— What you should do —
After locating the line with "R2: 22k (N10, VS) -> 22k (GND, N10)" in the data that follows, return it and every later line exactly, up to and including the line with "D2: LED red".
═════ Source data ═════
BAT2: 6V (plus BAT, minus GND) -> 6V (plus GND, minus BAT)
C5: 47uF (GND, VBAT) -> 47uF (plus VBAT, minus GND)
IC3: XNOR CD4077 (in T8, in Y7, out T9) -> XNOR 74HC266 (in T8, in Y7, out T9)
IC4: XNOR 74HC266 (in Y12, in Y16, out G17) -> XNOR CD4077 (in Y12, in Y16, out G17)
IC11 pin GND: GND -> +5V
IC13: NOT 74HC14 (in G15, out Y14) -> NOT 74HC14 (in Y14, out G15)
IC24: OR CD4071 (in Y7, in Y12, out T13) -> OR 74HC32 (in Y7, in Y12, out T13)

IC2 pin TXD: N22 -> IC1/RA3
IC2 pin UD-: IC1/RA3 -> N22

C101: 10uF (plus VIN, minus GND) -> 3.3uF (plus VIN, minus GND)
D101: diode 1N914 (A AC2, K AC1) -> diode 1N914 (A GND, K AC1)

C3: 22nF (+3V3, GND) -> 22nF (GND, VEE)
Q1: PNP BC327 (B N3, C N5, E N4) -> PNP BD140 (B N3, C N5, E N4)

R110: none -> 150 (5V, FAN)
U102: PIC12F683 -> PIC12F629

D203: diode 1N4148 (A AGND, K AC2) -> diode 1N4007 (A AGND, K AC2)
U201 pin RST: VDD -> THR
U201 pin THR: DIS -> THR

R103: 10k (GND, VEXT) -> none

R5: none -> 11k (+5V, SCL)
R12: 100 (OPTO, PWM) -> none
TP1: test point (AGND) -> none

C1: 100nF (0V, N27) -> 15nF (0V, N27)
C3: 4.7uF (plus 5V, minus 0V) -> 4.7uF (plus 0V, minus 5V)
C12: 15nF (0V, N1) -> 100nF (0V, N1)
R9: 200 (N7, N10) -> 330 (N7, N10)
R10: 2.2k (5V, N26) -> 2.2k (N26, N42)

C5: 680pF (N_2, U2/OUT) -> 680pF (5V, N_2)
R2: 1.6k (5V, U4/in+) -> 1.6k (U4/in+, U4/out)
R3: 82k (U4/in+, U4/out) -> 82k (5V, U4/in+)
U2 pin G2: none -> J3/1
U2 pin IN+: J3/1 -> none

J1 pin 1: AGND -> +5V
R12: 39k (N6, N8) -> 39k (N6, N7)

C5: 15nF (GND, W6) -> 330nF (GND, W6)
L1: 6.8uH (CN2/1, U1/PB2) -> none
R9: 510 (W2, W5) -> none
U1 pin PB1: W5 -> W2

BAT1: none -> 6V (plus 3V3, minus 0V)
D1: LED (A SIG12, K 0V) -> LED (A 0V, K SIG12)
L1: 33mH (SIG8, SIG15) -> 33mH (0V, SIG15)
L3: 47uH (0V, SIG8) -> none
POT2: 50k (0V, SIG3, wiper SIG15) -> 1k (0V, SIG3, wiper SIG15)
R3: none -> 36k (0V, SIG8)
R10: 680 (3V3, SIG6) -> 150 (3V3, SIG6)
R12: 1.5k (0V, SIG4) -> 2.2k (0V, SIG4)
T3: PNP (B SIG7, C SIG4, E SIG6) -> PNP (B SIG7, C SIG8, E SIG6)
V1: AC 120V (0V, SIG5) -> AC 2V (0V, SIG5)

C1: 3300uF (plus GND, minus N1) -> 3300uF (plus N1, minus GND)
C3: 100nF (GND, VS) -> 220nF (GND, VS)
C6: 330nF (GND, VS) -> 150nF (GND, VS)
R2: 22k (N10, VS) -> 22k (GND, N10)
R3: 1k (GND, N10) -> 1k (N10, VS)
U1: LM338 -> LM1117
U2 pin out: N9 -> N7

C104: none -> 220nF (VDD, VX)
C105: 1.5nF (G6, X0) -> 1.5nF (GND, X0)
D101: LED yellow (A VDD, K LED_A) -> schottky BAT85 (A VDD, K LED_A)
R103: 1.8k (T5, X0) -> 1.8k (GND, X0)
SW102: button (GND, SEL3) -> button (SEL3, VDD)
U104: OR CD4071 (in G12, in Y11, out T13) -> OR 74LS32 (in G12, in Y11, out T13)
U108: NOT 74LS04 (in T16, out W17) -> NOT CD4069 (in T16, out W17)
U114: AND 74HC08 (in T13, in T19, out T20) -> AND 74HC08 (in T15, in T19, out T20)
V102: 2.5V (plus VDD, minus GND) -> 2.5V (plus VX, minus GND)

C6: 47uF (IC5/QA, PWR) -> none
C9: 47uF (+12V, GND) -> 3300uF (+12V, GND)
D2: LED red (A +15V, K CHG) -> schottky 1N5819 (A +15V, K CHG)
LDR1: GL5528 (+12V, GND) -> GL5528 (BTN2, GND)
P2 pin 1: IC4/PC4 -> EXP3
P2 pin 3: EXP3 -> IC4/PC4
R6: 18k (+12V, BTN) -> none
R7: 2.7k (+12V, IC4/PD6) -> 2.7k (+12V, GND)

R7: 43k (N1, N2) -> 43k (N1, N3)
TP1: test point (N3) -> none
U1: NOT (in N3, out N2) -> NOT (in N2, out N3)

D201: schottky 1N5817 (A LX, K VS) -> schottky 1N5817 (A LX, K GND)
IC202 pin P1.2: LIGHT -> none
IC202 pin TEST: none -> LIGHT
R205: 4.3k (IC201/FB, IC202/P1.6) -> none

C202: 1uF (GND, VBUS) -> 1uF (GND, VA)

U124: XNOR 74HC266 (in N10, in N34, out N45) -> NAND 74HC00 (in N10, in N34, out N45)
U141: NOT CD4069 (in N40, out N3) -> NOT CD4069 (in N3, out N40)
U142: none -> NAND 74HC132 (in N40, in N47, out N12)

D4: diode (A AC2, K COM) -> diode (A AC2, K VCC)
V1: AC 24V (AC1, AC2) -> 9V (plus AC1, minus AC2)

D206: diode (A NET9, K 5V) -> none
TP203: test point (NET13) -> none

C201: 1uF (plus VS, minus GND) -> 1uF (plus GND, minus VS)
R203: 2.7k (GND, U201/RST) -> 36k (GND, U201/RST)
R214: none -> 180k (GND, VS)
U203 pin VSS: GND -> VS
═════
— Task solution —
R2: 22k (N10, VS) -> 22k (GND, N10)
R3: 1k (GND, N10) -> 1k (N10, VS)
U1: LM338 -> LM1117
U2 pin out: N9 -> N7

C104: none -> 220nF (VDD, VX)
C105: 1.5nF (G6, X0) -> 1.5nF (GND, X0)
D101: LED yellow (A VDD, K LED_A) -> schottky BAT85 (A VDD, K LED_A)
R103: 1.8k (T5, X0) -> 1.8k (GND, X0)
SW102: button (GND, SEL3) -> button (SEL3, VDD)
U104: OR CD4071 (in G12, in Y11, out T13) -> OR 74LS32 (in G12, in Y11, out T13)
U108: NOT 74LS04 (in T16, out W17) -> NOT CD4069 (in T16, out W17)
U114: AND 74HC08 (in T13, in T19, out T20) -> AND 74HC08 (in T15, in T19, out T20)
V102: 2.5V (plus VDD, minus GND) -> 2.5V (plus VX, minus GND)

C6: 47uF (IC5/QA, PWR) -> none
C9: 47uF (+12V, GND) -> 3300uF (+12V, GND)
D2: LED red (A +15V, K CHG) -> schottky 1N5819 (A +15V, K CHG)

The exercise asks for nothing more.